WHAT TO PRODUCE:
Down to the last line, restate the records below word for word, dropping every image.

AVAILABLE RECORDS:

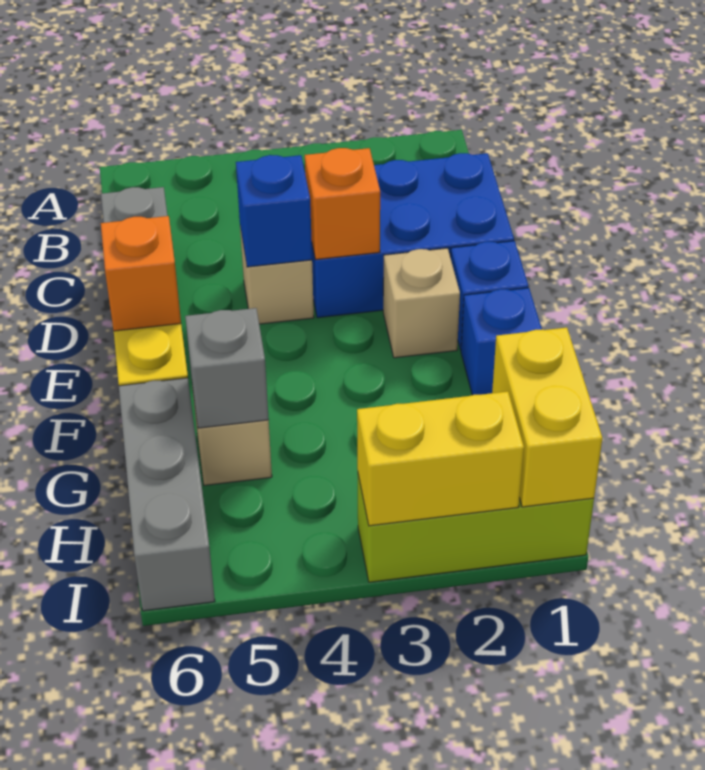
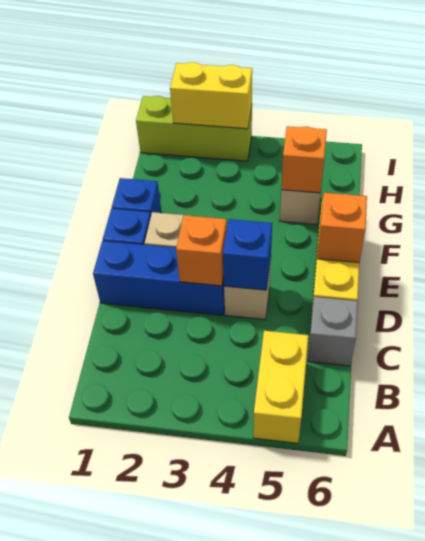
blue brick C1:D3 level 1 -> blue brick D1:D3 level 1
grey brick G5 level 2 -> orange brick G5 level 2
grey brick G6:I6 level 1 -> none
yellow brick H1:I1 level 2 -> yellow brick A5:B5 level 1

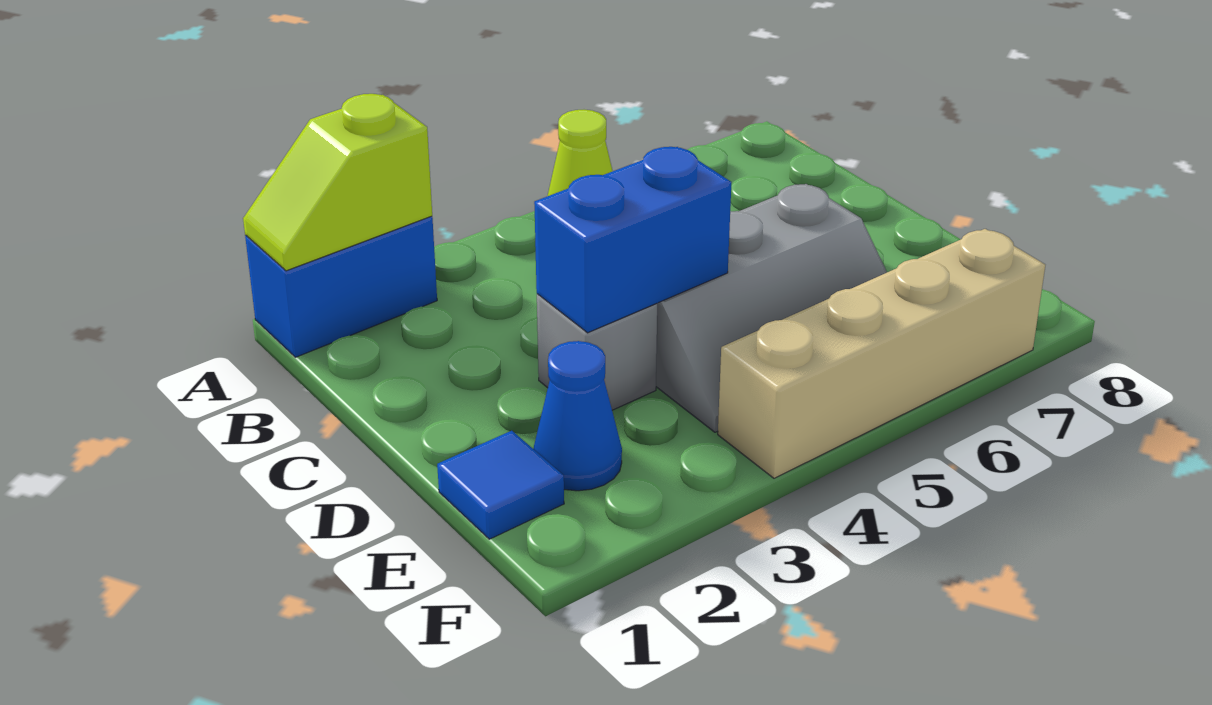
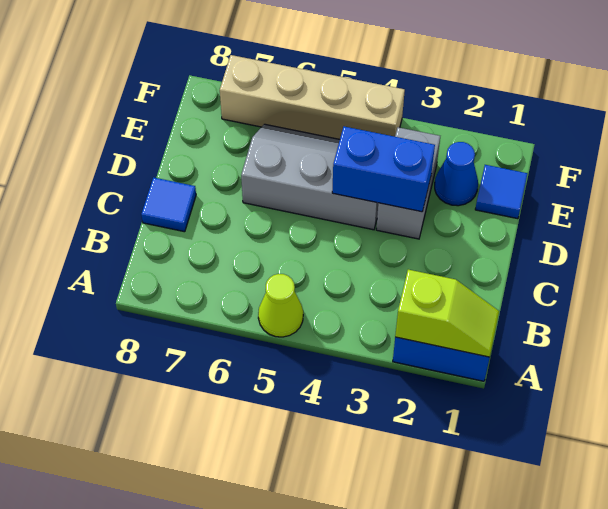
none -> blue tile C8 level 1
grey brick D3 level 1 -> grey brick D3:E3 level 1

SOLVED EXERCISE:
blue brick C1:D3 level 1 -> blue brick D1:D3 level 1
grey brick G5 level 2 -> orange brick G5 level 2
grey brick G6:I6 level 1 -> none
yellow brick H1:I1 level 2 -> yellow brick A5:B5 level 1

none -> blue tile C8 level 1
grey brick D3 level 1 -> grey brick D3:E3 level 1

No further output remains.